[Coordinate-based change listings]
____
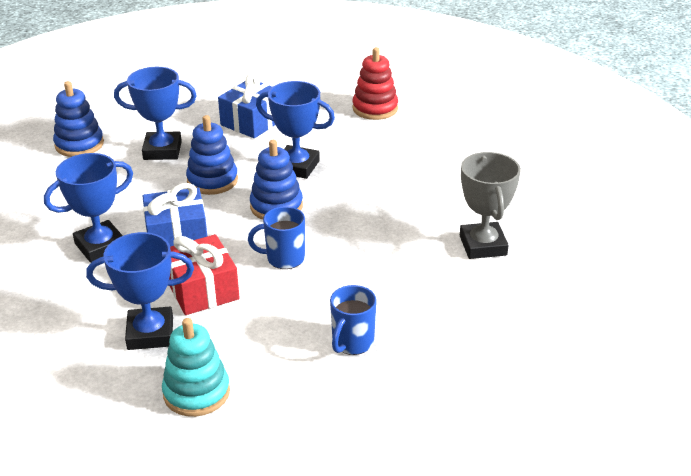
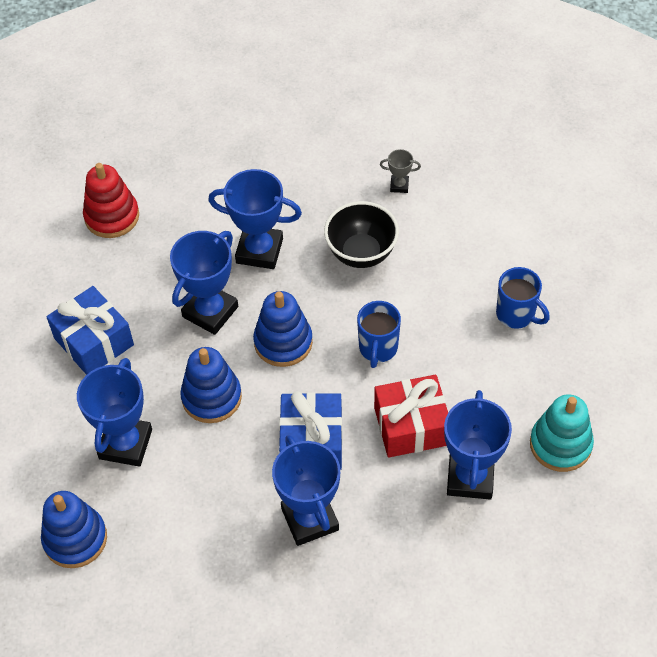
camera: 75 degrees left, 20 degrees up
grey trophy [460,152,521,259] -> grey trophy [380,149,421,193], size x0.46
none -> blue trophy [208,169,302,269]
none -> black bowl [324,201,399,268]

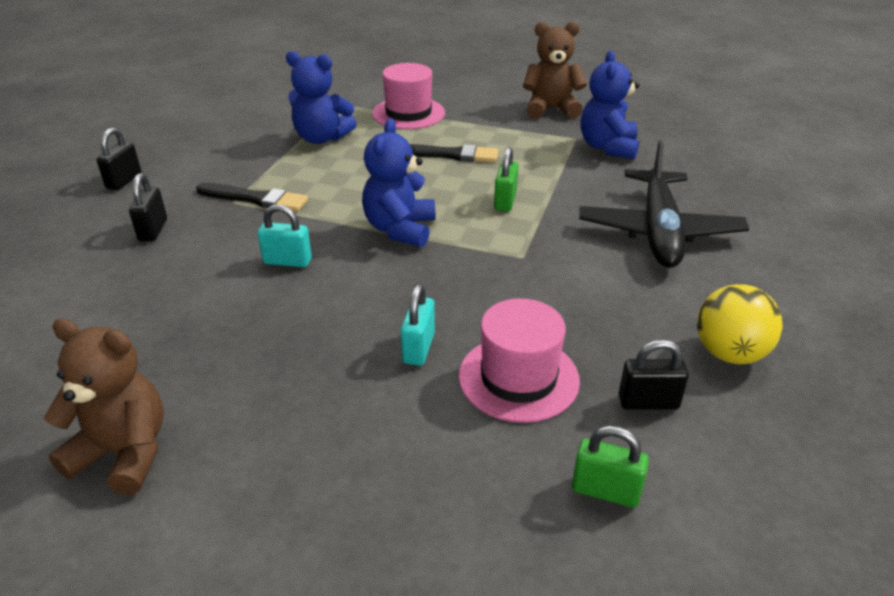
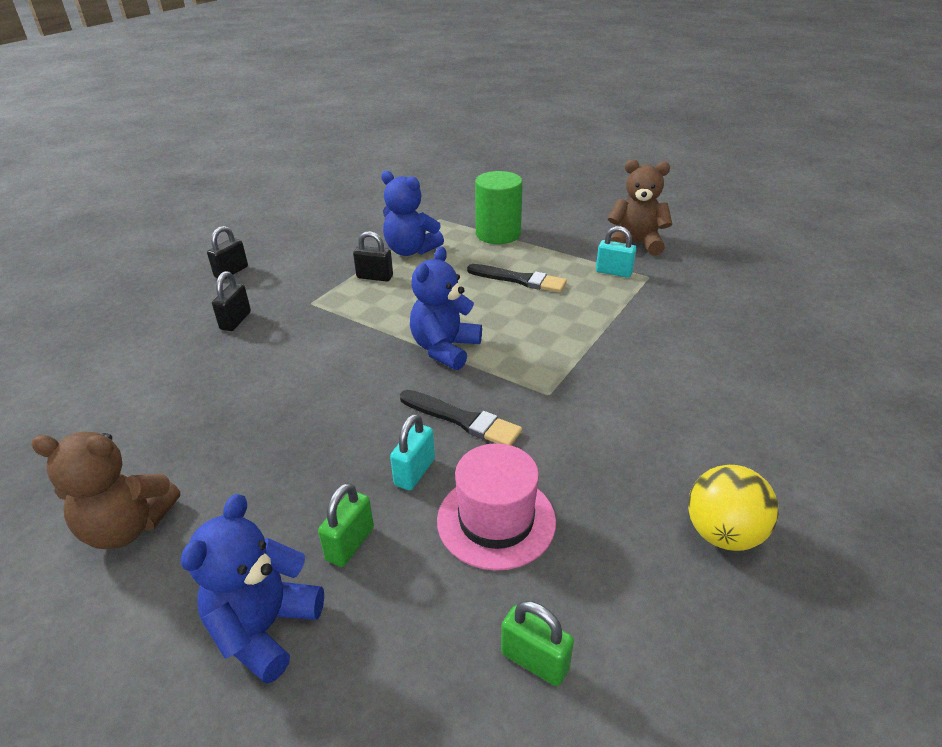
camera: 15 degrees right, 0 degrees up
brown teddy bear [44,318,164,495] -> brown teddy bear turned 150 degrees clockwise [31,432,180,549]
black brush [196,183,308,212] -> black brush moved to [400,390,522,445]
turquoise padlock [258,204,312,267] -> turquoise padlock moved to [596,226,636,278]
pink hat [372,63,445,129] -> green cylinder [475,171,523,244]
green padlock [494,147,519,212] -> green padlock moved to [318,483,374,567]
black plane [579,140,749,268] -> none
blue teddy bear [581,50,639,159] -> blue teddy bear moved to [181,494,324,684]
black padlock [619,339,689,410] -> black padlock moved to [353,231,393,282]

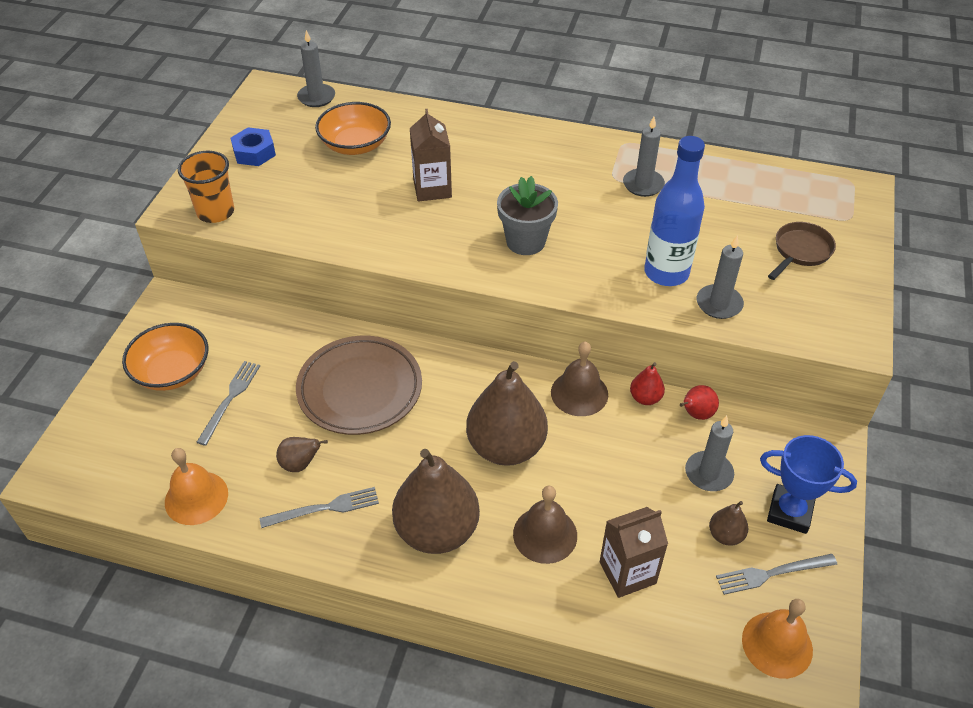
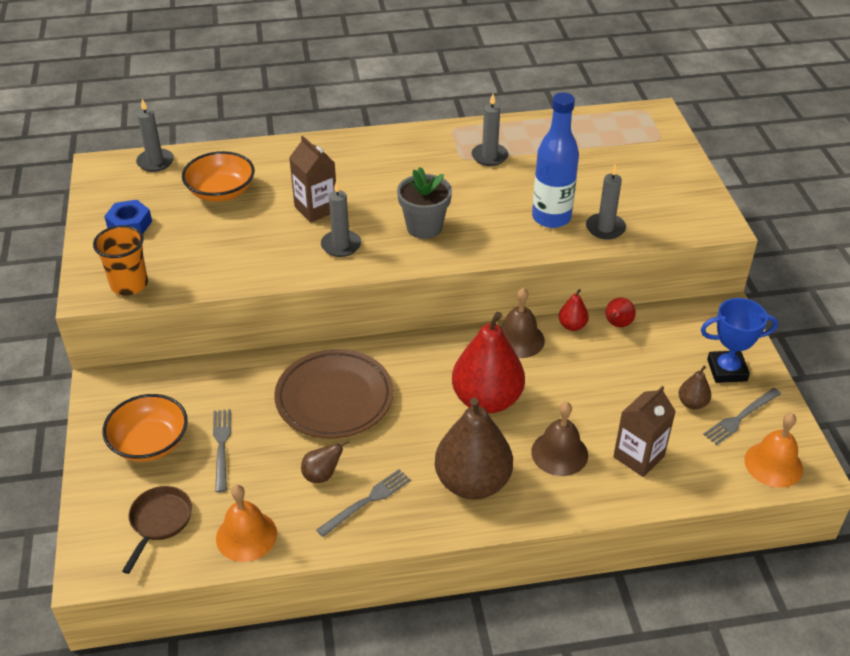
camera: 25 degrees left, 5 degrees down
brown pear [466,361,548,466] -> red pear [452,312,525,414]
grey candle [685,416,734,491] -> grey candle moved to [321,180,361,257]
brown pan [768,222,836,280] -> brown pan moved to [122,486,192,574]

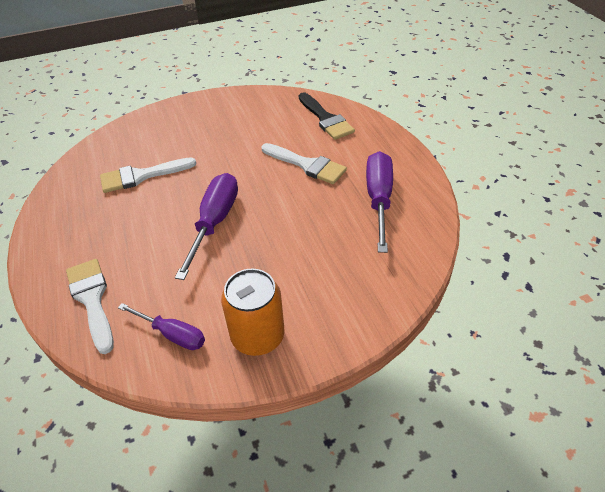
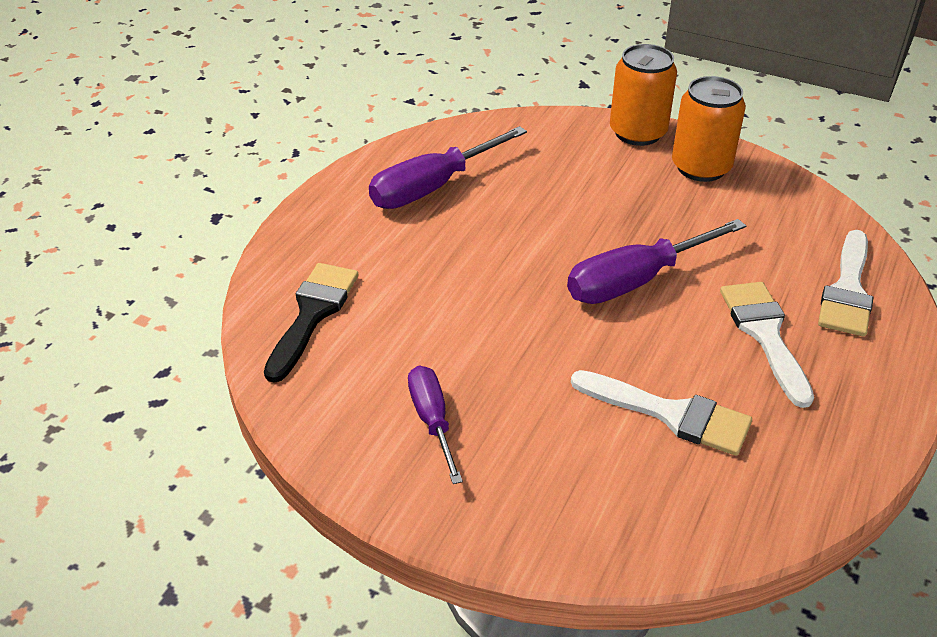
camera: 135 degrees left, 5 degrees down
purple screwdriver [118,303,205,350] -> purple screwdriver moved to [408,366,463,484]
white brush [261,143,347,184] -> white brush moved to [720,282,814,408]
none -> orange can [610,44,677,146]

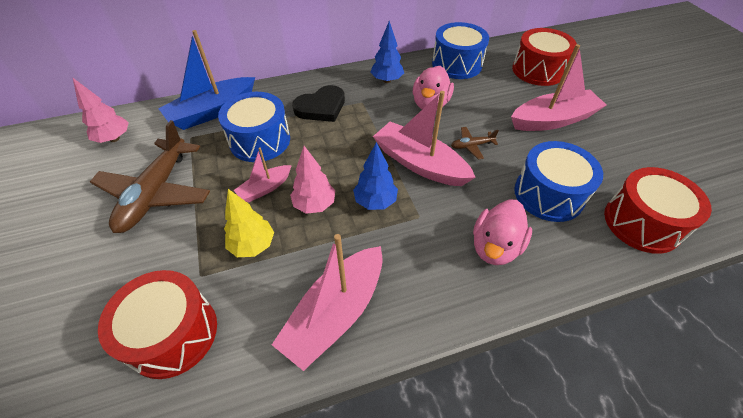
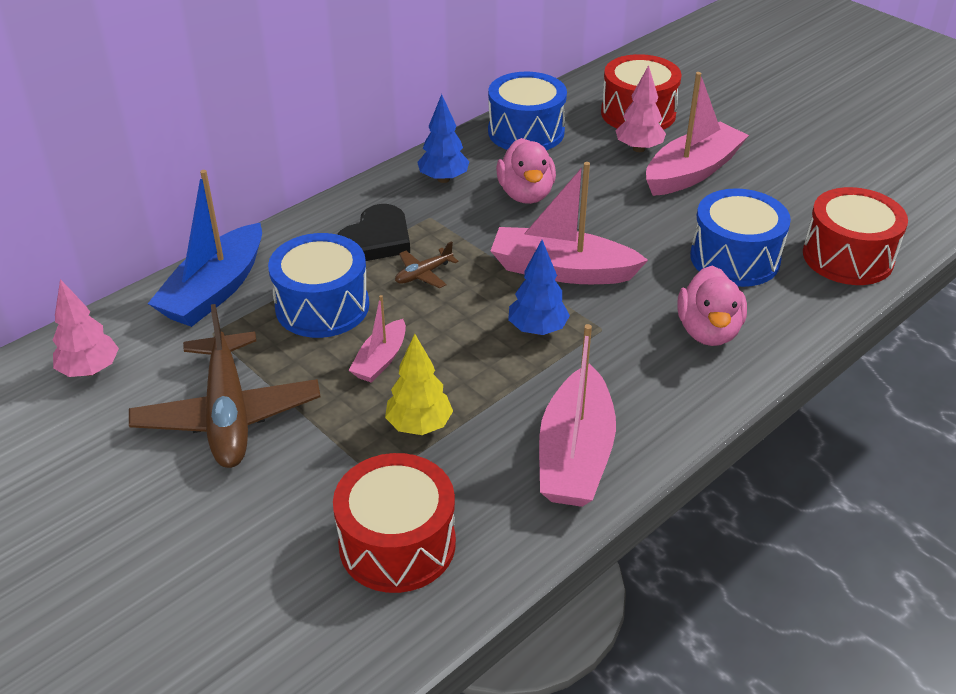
camera: 25 degrees left, 10 degrees down
pink tree [290,146,335,214] -> pink tree moved to [616,65,666,152]
brown plane [451,127,499,160] -> brown plane moved to [395,241,458,288]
____
Beginning with the line that contains "turquoise padlock [258,204,312,267]" and ending with the last line of the entries above, repeat each line exactly, but not the pictures.

**RESPONSE**
turquoise padlock [258,204,312,267] -> turquoise padlock moved to [596,226,636,278]
pink hat [372,63,445,129] -> green cylinder [475,171,523,244]
green padlock [494,147,519,212] -> green padlock moved to [318,483,374,567]
black plane [579,140,749,268] -> none
blue teddy bear [581,50,639,159] -> blue teddy bear moved to [181,494,324,684]
black padlock [619,339,689,410] -> black padlock moved to [353,231,393,282]

camera: 25 degrees left, 5 degrees down
brown pear [466,361,548,466] -> red pear [452,312,525,414]
grey candle [685,416,734,491] -> grey candle moved to [321,180,361,257]
brown pan [768,222,836,280] -> brown pan moved to [122,486,192,574]

camera: 135 degrees left, 5 degrees down
purple screwdriver [118,303,205,350] -> purple screwdriver moved to [408,366,463,484]
white brush [261,143,347,184] -> white brush moved to [720,282,814,408]
none -> orange can [610,44,677,146]

camera: 25 degrees left, 10 degrees down
pink tree [290,146,335,214] -> pink tree moved to [616,65,666,152]
brown plane [451,127,499,160] -> brown plane moved to [395,241,458,288]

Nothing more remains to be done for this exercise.